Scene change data
-=-=-=-=-
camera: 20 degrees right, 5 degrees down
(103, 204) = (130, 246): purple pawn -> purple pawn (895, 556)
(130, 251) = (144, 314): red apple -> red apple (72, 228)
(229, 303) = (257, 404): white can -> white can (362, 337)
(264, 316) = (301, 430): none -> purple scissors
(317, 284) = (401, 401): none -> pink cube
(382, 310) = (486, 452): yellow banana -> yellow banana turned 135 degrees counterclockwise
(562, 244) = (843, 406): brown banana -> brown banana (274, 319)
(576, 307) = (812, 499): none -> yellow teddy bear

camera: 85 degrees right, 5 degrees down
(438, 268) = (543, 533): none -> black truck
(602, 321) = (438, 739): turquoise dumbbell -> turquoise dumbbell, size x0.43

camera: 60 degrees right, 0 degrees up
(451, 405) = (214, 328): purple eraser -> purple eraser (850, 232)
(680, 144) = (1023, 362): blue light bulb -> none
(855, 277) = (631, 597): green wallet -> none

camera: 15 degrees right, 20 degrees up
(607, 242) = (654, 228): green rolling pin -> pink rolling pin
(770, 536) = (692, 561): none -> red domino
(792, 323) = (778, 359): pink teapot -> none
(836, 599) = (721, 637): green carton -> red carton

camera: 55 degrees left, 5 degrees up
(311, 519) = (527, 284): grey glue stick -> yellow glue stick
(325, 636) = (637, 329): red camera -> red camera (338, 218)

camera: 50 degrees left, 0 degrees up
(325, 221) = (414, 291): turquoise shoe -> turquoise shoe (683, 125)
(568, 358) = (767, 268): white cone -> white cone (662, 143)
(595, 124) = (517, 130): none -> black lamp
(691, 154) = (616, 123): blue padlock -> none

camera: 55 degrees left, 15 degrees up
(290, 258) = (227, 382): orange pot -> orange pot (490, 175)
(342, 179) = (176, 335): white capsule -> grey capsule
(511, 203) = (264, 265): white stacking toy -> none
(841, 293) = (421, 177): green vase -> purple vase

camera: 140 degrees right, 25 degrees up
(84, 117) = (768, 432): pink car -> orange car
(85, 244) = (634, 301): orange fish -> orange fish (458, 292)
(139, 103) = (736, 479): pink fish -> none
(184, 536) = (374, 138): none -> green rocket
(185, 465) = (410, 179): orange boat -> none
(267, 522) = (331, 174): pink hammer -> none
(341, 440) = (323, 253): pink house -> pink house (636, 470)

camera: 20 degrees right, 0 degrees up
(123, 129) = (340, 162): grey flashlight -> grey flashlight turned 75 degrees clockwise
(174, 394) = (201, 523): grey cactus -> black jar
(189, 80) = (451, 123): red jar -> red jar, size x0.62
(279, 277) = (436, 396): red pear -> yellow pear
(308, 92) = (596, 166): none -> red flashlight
-=-=-=-=-
REQUIREMENT
Retype the records above, but only those lines that fall between the line containing "(317, 284) = (401, 401): none -> pink cube" and the line containing "(290, 258) = (227, 382): orange", with both of those lines included, exactly as written.

REPLY
(317, 284) = (401, 401): none -> pink cube
(382, 310) = (486, 452): yellow banana -> yellow banana turned 135 degrees counterclockwise
(562, 244) = (843, 406): brown banana -> brown banana (274, 319)
(576, 307) = (812, 499): none -> yellow teddy bear

camera: 85 degrees right, 5 degrees down
(438, 268) = (543, 533): none -> black truck
(602, 321) = (438, 739): turquoise dumbbell -> turquoise dumbbell, size x0.43

camera: 60 degrees right, 0 degrees up
(451, 405) = (214, 328): purple eraser -> purple eraser (850, 232)
(680, 144) = (1023, 362): blue light bulb -> none
(855, 277) = (631, 597): green wallet -> none

camera: 15 degrees right, 20 degrees up
(607, 242) = (654, 228): green rolling pin -> pink rolling pin
(770, 536) = (692, 561): none -> red domino
(792, 323) = (778, 359): pink teapot -> none
(836, 599) = (721, 637): green carton -> red carton

camera: 55 degrees left, 5 degrees up
(311, 519) = (527, 284): grey glue stick -> yellow glue stick
(325, 636) = (637, 329): red camera -> red camera (338, 218)

camera: 50 degrees left, 0 degrees up
(325, 221) = (414, 291): turquoise shoe -> turquoise shoe (683, 125)
(568, 358) = (767, 268): white cone -> white cone (662, 143)
(595, 124) = (517, 130): none -> black lamp
(691, 154) = (616, 123): blue padlock -> none

camera: 55 degrees left, 15 degrees up
(290, 258) = (227, 382): orange pot -> orange pot (490, 175)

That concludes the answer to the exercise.